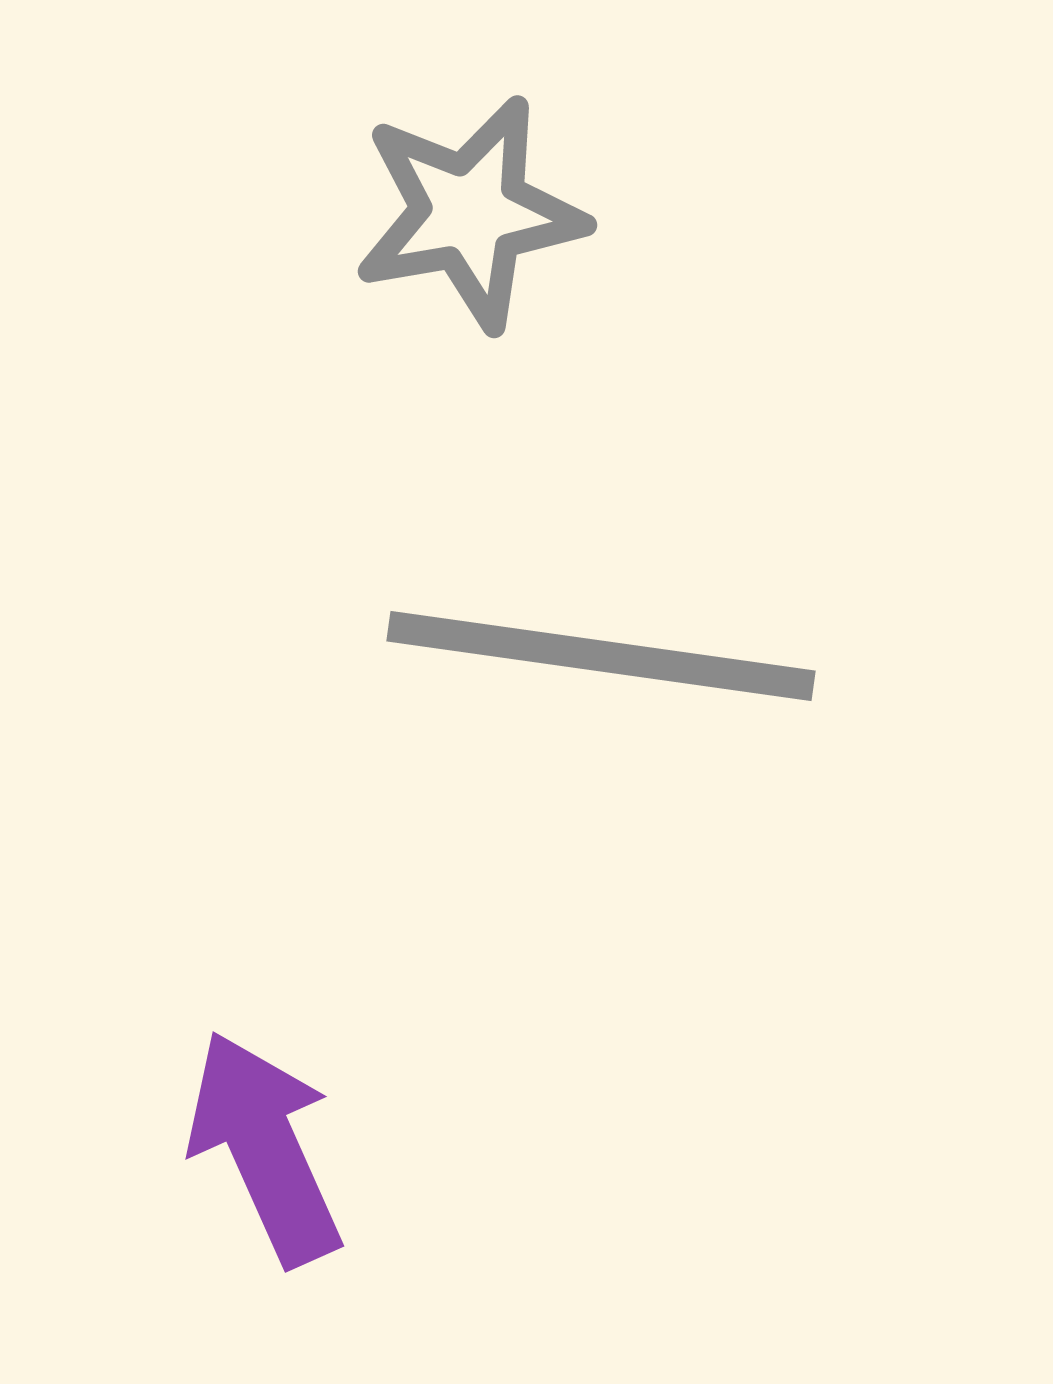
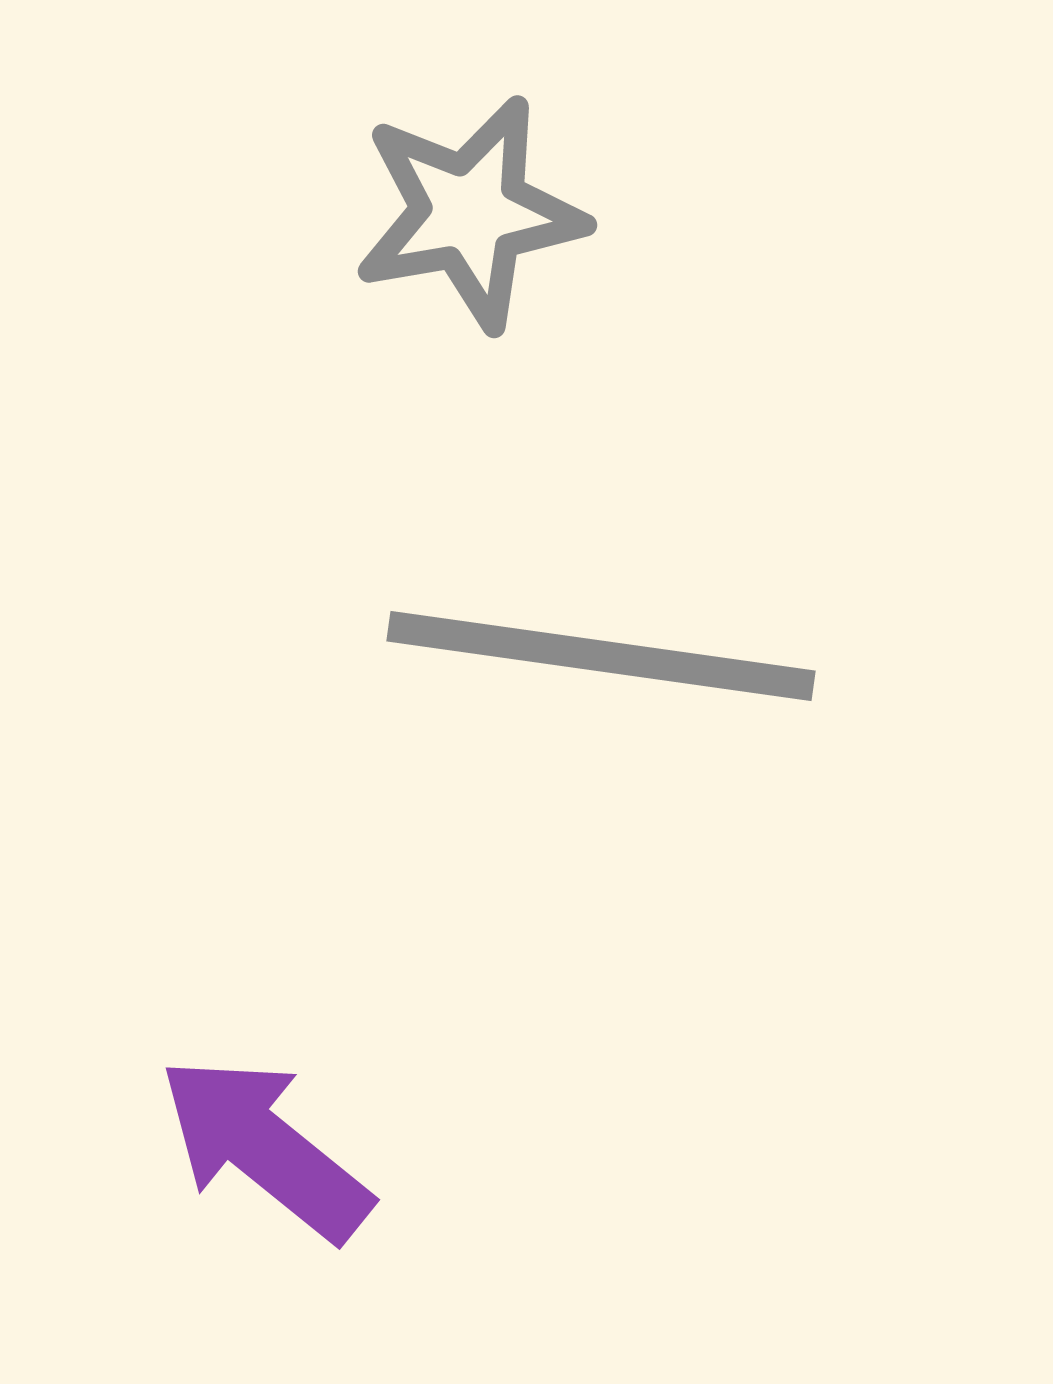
purple arrow: rotated 27 degrees counterclockwise
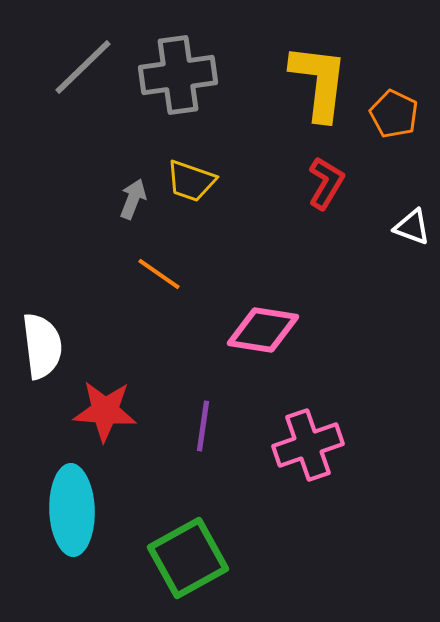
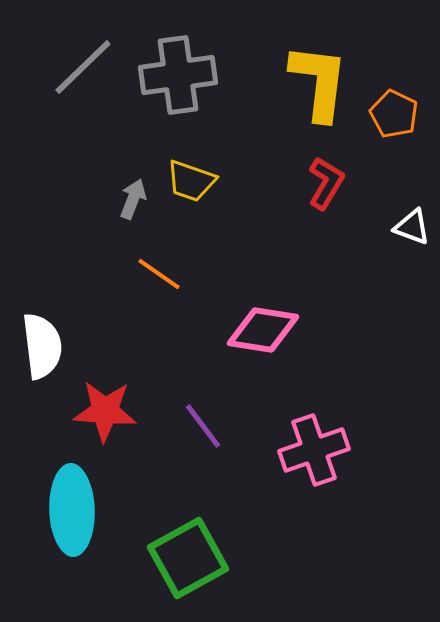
purple line: rotated 45 degrees counterclockwise
pink cross: moved 6 px right, 5 px down
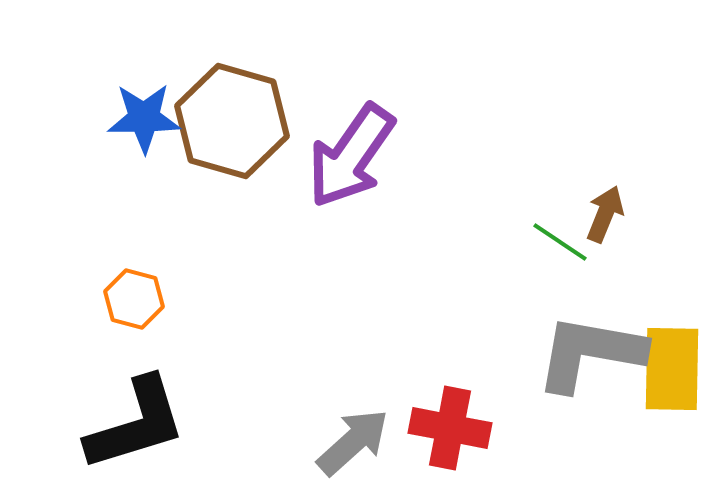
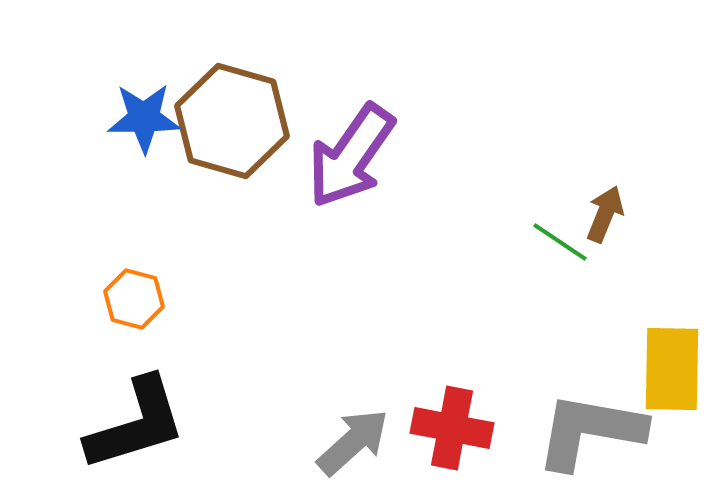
gray L-shape: moved 78 px down
red cross: moved 2 px right
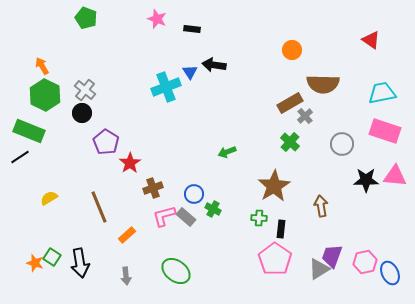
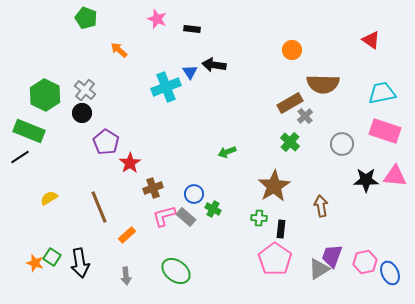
orange arrow at (42, 66): moved 77 px right, 16 px up; rotated 18 degrees counterclockwise
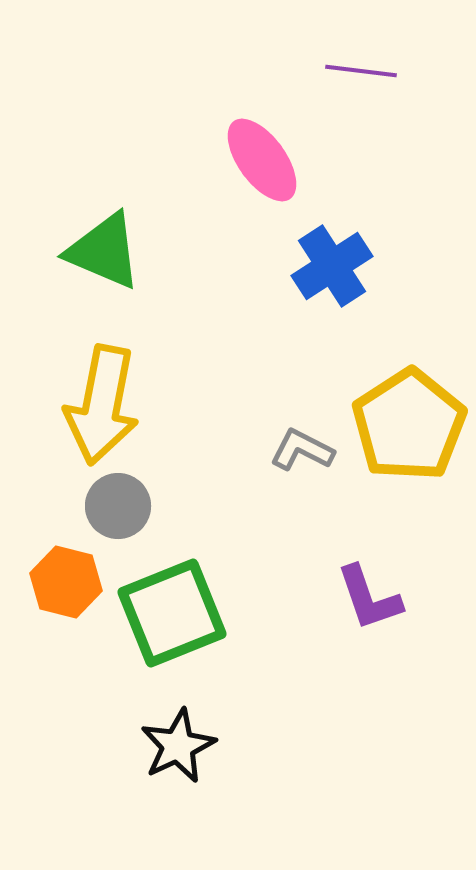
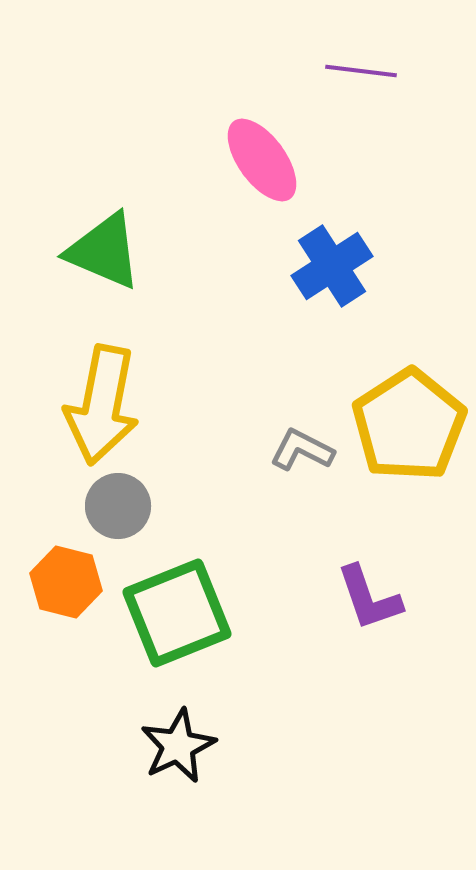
green square: moved 5 px right
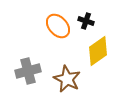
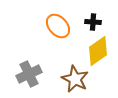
black cross: moved 7 px right, 1 px down; rotated 14 degrees counterclockwise
gray cross: moved 1 px right, 3 px down; rotated 10 degrees counterclockwise
brown star: moved 8 px right
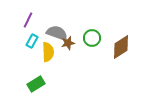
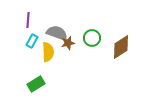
purple line: rotated 21 degrees counterclockwise
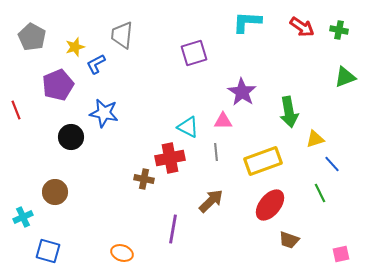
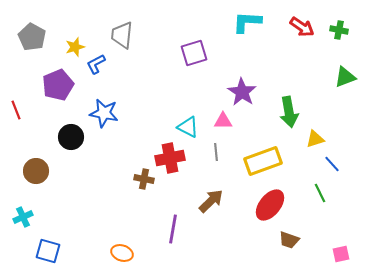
brown circle: moved 19 px left, 21 px up
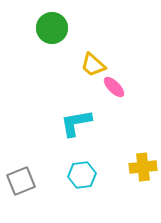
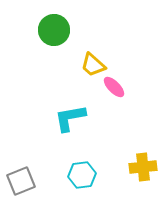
green circle: moved 2 px right, 2 px down
cyan L-shape: moved 6 px left, 5 px up
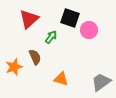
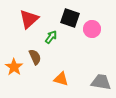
pink circle: moved 3 px right, 1 px up
orange star: rotated 18 degrees counterclockwise
gray trapezoid: rotated 45 degrees clockwise
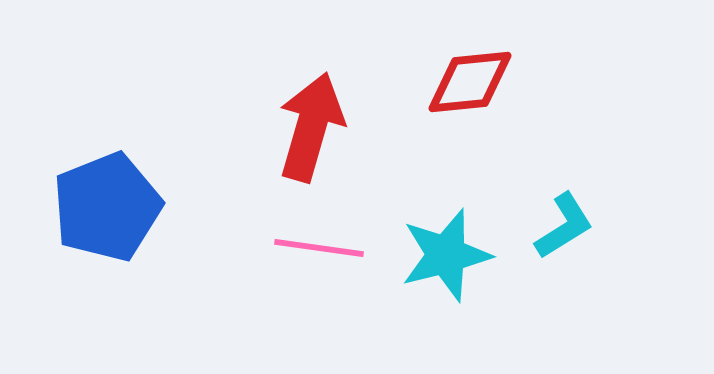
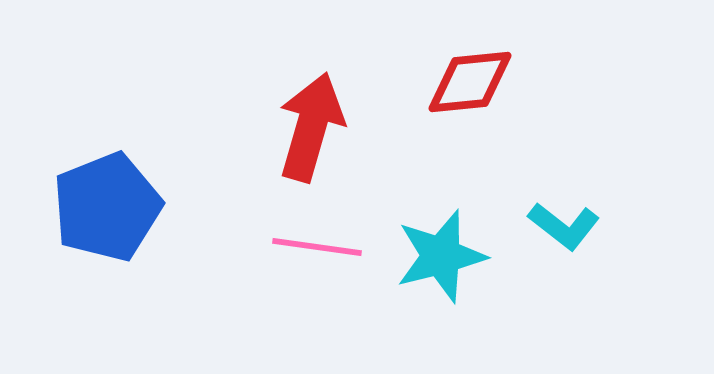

....

- **Problem to work on**
Please copy each line of the records above that holds the word "shape".

- **Problem solution**
gray L-shape: moved 78 px down
cyan L-shape: moved 6 px left, 5 px up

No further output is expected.